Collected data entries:
━━━━

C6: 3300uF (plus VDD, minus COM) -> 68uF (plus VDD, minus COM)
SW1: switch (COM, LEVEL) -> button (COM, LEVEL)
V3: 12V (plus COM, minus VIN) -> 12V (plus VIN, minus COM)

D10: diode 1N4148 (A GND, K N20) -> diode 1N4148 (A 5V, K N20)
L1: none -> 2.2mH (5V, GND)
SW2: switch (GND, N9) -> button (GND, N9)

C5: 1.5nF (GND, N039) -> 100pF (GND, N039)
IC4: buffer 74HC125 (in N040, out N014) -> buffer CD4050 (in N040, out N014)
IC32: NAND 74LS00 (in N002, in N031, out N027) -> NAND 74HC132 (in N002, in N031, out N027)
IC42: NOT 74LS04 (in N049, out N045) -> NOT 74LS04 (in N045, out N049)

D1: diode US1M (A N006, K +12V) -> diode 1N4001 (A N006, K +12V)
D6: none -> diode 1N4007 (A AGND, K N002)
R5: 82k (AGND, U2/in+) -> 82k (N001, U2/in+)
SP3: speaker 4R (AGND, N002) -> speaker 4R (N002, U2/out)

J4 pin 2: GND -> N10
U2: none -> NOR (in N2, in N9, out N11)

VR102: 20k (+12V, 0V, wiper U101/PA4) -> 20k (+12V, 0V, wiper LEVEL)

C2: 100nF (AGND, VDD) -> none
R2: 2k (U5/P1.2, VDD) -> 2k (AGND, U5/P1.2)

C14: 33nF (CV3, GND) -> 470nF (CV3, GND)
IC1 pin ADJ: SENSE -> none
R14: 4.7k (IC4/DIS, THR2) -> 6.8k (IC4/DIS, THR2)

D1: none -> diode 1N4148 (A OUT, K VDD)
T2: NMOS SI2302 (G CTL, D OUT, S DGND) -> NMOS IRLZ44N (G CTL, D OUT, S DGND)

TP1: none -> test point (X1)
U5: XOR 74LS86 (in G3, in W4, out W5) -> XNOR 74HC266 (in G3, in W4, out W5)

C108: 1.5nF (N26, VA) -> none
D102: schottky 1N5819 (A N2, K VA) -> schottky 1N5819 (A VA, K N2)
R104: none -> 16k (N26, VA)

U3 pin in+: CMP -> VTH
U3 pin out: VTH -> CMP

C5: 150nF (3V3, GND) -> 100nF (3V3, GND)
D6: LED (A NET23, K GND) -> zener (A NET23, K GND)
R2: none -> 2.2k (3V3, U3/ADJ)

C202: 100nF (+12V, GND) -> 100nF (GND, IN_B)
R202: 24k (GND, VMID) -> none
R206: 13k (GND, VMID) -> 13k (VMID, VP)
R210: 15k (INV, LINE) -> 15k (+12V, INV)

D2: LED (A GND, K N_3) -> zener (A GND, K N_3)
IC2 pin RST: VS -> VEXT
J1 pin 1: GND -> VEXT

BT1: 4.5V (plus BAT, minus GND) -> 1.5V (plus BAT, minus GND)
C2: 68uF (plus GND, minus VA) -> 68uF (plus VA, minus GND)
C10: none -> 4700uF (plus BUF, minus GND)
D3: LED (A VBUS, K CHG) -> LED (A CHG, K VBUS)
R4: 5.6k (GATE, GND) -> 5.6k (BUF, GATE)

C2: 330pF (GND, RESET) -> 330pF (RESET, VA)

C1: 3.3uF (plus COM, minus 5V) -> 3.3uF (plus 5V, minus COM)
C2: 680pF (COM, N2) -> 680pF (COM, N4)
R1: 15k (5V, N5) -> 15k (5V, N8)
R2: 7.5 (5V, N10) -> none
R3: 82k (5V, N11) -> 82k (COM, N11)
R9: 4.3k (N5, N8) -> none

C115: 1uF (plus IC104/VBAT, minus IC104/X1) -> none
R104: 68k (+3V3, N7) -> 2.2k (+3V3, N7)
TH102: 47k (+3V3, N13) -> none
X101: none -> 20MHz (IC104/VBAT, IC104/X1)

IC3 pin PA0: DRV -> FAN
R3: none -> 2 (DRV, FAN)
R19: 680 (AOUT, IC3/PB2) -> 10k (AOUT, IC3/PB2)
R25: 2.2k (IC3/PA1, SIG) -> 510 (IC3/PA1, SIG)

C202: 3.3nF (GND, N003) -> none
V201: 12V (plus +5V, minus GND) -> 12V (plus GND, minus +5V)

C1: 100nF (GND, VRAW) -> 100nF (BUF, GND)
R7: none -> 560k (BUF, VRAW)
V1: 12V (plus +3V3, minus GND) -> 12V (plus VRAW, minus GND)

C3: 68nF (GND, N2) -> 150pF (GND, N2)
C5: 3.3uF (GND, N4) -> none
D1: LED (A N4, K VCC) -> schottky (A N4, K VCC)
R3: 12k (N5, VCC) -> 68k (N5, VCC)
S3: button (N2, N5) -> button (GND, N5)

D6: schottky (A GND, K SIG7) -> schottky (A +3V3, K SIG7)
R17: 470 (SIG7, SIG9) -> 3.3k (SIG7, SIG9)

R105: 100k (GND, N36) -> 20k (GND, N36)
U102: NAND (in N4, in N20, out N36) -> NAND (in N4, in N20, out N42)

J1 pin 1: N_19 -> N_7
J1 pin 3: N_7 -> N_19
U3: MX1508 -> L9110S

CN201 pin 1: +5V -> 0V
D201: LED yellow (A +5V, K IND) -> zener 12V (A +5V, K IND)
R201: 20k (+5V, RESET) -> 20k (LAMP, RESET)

━━━━

Work request:
Nothing should be changed: write out all of the data as is.

Answer:
C6: 3300uF (plus VDD, minus COM) -> 68uF (plus VDD, minus COM)
SW1: switch (COM, LEVEL) -> button (COM, LEVEL)
V3: 12V (plus COM, minus VIN) -> 12V (plus VIN, minus COM)

D10: diode 1N4148 (A GND, K N20) -> diode 1N4148 (A 5V, K N20)
L1: none -> 2.2mH (5V, GND)
SW2: switch (GND, N9) -> button (GND, N9)

C5: 1.5nF (GND, N039) -> 100pF (GND, N039)
IC4: buffer 74HC125 (in N040, out N014) -> buffer CD4050 (in N040, out N014)
IC32: NAND 74LS00 (in N002, in N031, out N027) -> NAND 74HC132 (in N002, in N031, out N027)
IC42: NOT 74LS04 (in N049, out N045) -> NOT 74LS04 (in N045, out N049)

D1: diode US1M (A N006, K +12V) -> diode 1N4001 (A N006, K +12V)
D6: none -> diode 1N4007 (A AGND, K N002)
R5: 82k (AGND, U2/in+) -> 82k (N001, U2/in+)
SP3: speaker 4R (AGND, N002) -> speaker 4R (N002, U2/out)

J4 pin 2: GND -> N10
U2: none -> NOR (in N2, in N9, out N11)

VR102: 20k (+12V, 0V, wiper U101/PA4) -> 20k (+12V, 0V, wiper LEVEL)

C2: 100nF (AGND, VDD) -> none
R2: 2k (U5/P1.2, VDD) -> 2k (AGND, U5/P1.2)

C14: 33nF (CV3, GND) -> 470nF (CV3, GND)
IC1 pin ADJ: SENSE -> none
R14: 4.7k (IC4/DIS, THR2) -> 6.8k (IC4/DIS, THR2)

D1: none -> diode 1N4148 (A OUT, K VDD)
T2: NMOS SI2302 (G CTL, D OUT, S DGND) -> NMOS IRLZ44N (G CTL, D OUT, S DGND)

TP1: none -> test point (X1)
U5: XOR 74LS86 (in G3, in W4, out W5) -> XNOR 74HC266 (in G3, in W4, out W5)

C108: 1.5nF (N26, VA) -> none
D102: schottky 1N5819 (A N2, K VA) -> schottky 1N5819 (A VA, K N2)
R104: none -> 16k (N26, VA)

U3 pin in+: CMP -> VTH
U3 pin out: VTH -> CMP

C5: 150nF (3V3, GND) -> 100nF (3V3, GND)
D6: LED (A NET23, K GND) -> zener (A NET23, K GND)
R2: none -> 2.2k (3V3, U3/ADJ)

C202: 100nF (+12V, GND) -> 100nF (GND, IN_B)
R202: 24k (GND, VMID) -> none
R206: 13k (GND, VMID) -> 13k (VMID, VP)
R210: 15k (INV, LINE) -> 15k (+12V, INV)

D2: LED (A GND, K N_3) -> zener (A GND, K N_3)
IC2 pin RST: VS -> VEXT
J1 pin 1: GND -> VEXT

BT1: 4.5V (plus BAT, minus GND) -> 1.5V (plus BAT, minus GND)
C2: 68uF (plus GND, minus VA) -> 68uF (plus VA, minus GND)
C10: none -> 4700uF (plus BUF, minus GND)
D3: LED (A VBUS, K CHG) -> LED (A CHG, K VBUS)
R4: 5.6k (GATE, GND) -> 5.6k (BUF, GATE)

C2: 330pF (GND, RESET) -> 330pF (RESET, VA)

C1: 3.3uF (plus COM, minus 5V) -> 3.3uF (plus 5V, minus COM)
C2: 680pF (COM, N2) -> 680pF (COM, N4)
R1: 15k (5V, N5) -> 15k (5V, N8)
R2: 7.5 (5V, N10) -> none
R3: 82k (5V, N11) -> 82k (COM, N11)
R9: 4.3k (N5, N8) -> none

C115: 1uF (plus IC104/VBAT, minus IC104/X1) -> none
R104: 68k (+3V3, N7) -> 2.2k (+3V3, N7)
TH102: 47k (+3V3, N13) -> none
X101: none -> 20MHz (IC104/VBAT, IC104/X1)

IC3 pin PA0: DRV -> FAN
R3: none -> 2 (DRV, FAN)
R19: 680 (AOUT, IC3/PB2) -> 10k (AOUT, IC3/PB2)
R25: 2.2k (IC3/PA1, SIG) -> 510 (IC3/PA1, SIG)

C202: 3.3nF (GND, N003) -> none
V201: 12V (plus +5V, minus GND) -> 12V (plus GND, minus +5V)

C1: 100nF (GND, VRAW) -> 100nF (BUF, GND)
R7: none -> 560k (BUF, VRAW)
V1: 12V (plus +3V3, minus GND) -> 12V (plus VRAW, minus GND)

C3: 68nF (GND, N2) -> 150pF (GND, N2)
C5: 3.3uF (GND, N4) -> none
D1: LED (A N4, K VCC) -> schottky (A N4, K VCC)
R3: 12k (N5, VCC) -> 68k (N5, VCC)
S3: button (N2, N5) -> button (GND, N5)

D6: schottky (A GND, K SIG7) -> schottky (A +3V3, K SIG7)
R17: 470 (SIG7, SIG9) -> 3.3k (SIG7, SIG9)

R105: 100k (GND, N36) -> 20k (GND, N36)
U102: NAND (in N4, in N20, out N36) -> NAND (in N4, in N20, out N42)

J1 pin 1: N_19 -> N_7
J1 pin 3: N_7 -> N_19
U3: MX1508 -> L9110S

CN201 pin 1: +5V -> 0V
D201: LED yellow (A +5V, K IND) -> zener 12V (A +5V, K IND)
R201: 20k (+5V, RESET) -> 20k (LAMP, RESET)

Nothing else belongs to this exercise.